Would you retype each record exactly as given?
============
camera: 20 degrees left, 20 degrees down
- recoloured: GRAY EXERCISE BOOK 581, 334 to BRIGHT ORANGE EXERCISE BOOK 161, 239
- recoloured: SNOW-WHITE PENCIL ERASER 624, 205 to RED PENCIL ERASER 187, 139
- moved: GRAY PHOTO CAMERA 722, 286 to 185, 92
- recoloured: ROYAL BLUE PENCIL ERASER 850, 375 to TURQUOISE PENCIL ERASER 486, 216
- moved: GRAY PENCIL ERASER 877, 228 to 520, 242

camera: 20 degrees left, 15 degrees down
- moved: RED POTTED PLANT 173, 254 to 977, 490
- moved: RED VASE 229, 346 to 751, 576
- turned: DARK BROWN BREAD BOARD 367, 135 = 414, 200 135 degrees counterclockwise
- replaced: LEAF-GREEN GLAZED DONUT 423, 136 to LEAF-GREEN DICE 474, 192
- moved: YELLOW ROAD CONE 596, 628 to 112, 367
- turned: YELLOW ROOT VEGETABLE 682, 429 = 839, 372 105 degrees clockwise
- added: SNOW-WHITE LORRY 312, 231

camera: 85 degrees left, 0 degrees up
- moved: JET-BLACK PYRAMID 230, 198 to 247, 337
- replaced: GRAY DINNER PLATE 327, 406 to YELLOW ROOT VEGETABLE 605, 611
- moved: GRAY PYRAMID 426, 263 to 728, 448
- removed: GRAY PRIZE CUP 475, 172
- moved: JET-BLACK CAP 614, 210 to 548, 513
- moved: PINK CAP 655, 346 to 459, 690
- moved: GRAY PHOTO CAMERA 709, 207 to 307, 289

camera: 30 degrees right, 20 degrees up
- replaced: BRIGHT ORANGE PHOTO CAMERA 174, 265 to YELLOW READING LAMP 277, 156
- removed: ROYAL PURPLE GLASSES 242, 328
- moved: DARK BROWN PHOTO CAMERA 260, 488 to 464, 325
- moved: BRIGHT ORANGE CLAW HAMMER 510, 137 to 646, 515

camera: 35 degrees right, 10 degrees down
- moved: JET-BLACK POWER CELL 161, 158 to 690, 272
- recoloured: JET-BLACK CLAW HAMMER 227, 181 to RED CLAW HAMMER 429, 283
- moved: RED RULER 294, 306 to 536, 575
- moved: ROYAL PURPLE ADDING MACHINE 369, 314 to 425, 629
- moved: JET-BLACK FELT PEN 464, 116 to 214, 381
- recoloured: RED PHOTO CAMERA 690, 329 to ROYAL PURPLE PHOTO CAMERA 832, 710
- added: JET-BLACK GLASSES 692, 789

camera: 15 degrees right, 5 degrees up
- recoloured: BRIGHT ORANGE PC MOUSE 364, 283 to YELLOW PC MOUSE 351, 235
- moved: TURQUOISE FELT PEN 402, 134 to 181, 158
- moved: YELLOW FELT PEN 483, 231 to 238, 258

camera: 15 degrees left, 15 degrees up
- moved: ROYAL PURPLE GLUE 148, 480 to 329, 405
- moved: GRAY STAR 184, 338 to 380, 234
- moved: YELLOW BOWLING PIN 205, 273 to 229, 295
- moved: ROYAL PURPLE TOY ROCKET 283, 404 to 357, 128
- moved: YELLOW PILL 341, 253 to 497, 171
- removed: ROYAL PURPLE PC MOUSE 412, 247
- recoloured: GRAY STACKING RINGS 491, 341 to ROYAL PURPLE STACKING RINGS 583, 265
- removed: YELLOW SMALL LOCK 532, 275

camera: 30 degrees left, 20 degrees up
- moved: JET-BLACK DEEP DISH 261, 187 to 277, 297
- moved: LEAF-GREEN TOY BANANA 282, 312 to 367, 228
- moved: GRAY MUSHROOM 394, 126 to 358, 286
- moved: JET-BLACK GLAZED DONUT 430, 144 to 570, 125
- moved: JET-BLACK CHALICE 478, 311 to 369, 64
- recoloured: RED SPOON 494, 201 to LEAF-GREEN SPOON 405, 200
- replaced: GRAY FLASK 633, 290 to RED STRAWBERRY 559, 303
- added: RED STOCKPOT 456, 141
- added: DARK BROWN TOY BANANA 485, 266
============
» **WRITTEN REPLY**:
camera: 20 degrees left, 20 degrees down
- recoloured: GRAY EXERCISE BOOK 581, 334 to BRIGHT ORANGE EXERCISE BOOK 161, 239
- recoloured: SNOW-WHITE PENCIL ERASER 624, 205 to RED PENCIL ERASER 187, 139
- moved: GRAY PHOTO CAMERA 722, 286 to 185, 92
- recoloured: ROYAL BLUE PENCIL ERASER 850, 375 to TURQUOISE PENCIL ERASER 486, 216
- moved: GRAY PENCIL ERASER 877, 228 to 520, 242

camera: 20 degrees left, 15 degrees down
- moved: RED POTTED PLANT 173, 254 to 977, 490
- moved: RED VASE 229, 346 to 751, 576
- turned: DARK BROWN BREAD BOARD 367, 135 = 414, 200 135 degrees counterclockwise
- replaced: LEAF-GREEN GLAZED DONUT 423, 136 to LEAF-GREEN DICE 474, 192
- moved: YELLOW ROAD CONE 596, 628 to 112, 367
- turned: YELLOW ROOT VEGETABLE 682, 429 = 839, 372 105 degrees clockwise
- added: SNOW-WHITE LORRY 312, 231

camera: 85 degrees left, 0 degrees up
- moved: JET-BLACK PYRAMID 230, 198 to 247, 337
- replaced: GRAY DINNER PLATE 327, 406 to YELLOW ROOT VEGETABLE 605, 611
- moved: GRAY PYRAMID 426, 263 to 728, 448
- removed: GRAY PRIZE CUP 475, 172
- moved: JET-BLACK CAP 614, 210 to 548, 513
- moved: PINK CAP 655, 346 to 459, 690
- moved: GRAY PHOTO CAMERA 709, 207 to 307, 289

camera: 30 degrees right, 20 degrees up
- replaced: BRIGHT ORANGE PHOTO CAMERA 174, 265 to YELLOW READING LAMP 277, 156
- removed: ROYAL PURPLE GLASSES 242, 328
- moved: DARK BROWN PHOTO CAMERA 260, 488 to 464, 325
- moved: BRIGHT ORANGE CLAW HAMMER 510, 137 to 646, 515

camera: 35 degrees right, 10 degrees down
- moved: JET-BLACK POWER CELL 161, 158 to 690, 272
- recoloured: JET-BLACK CLAW HAMMER 227, 181 to RED CLAW HAMMER 429, 283
- moved: RED RULER 294, 306 to 536, 575
- moved: ROYAL PURPLE ADDING MACHINE 369, 314 to 425, 629
- moved: JET-BLACK FELT PEN 464, 116 to 214, 381
- recoloured: RED PHOTO CAMERA 690, 329 to ROYAL PURPLE PHOTO CAMERA 832, 710
- added: JET-BLACK GLASSES 692, 789

camera: 15 degrees right, 5 degrees up
- recoloured: BRIGHT ORANGE PC MOUSE 364, 283 to YELLOW PC MOUSE 351, 235
- moved: TURQUOISE FELT PEN 402, 134 to 181, 158
- moved: YELLOW FELT PEN 483, 231 to 238, 258

camera: 15 degrees left, 15 degrees up
- moved: ROYAL PURPLE GLUE 148, 480 to 329, 405
- moved: GRAY STAR 184, 338 to 380, 234
- moved: YELLOW BOWLING PIN 205, 273 to 229, 295
- moved: ROYAL PURPLE TOY ROCKET 283, 404 to 357, 128
- moved: YELLOW PILL 341, 253 to 497, 171
- removed: ROYAL PURPLE PC MOUSE 412, 247
- recoloured: GRAY STACKING RINGS 491, 341 to ROYAL PURPLE STACKING RINGS 583, 265
- removed: YELLOW SMALL LOCK 532, 275

camera: 30 degrees left, 20 degrees up
- moved: JET-BLACK DEEP DISH 261, 187 to 277, 297
- moved: LEAF-GREEN TOY BANANA 282, 312 to 367, 228
- moved: GRAY MUSHROOM 394, 126 to 358, 286
- moved: JET-BLACK GLAZED DONUT 430, 144 to 570, 125
- moved: JET-BLACK CHALICE 478, 311 to 369, 64
- recoloured: RED SPOON 494, 201 to LEAF-GREEN SPOON 405, 200
- replaced: GRAY FLASK 633, 290 to RED STRAWBERRY 559, 303
- added: RED STOCKPOT 456, 141
- added: DARK BROWN TOY BANANA 485, 266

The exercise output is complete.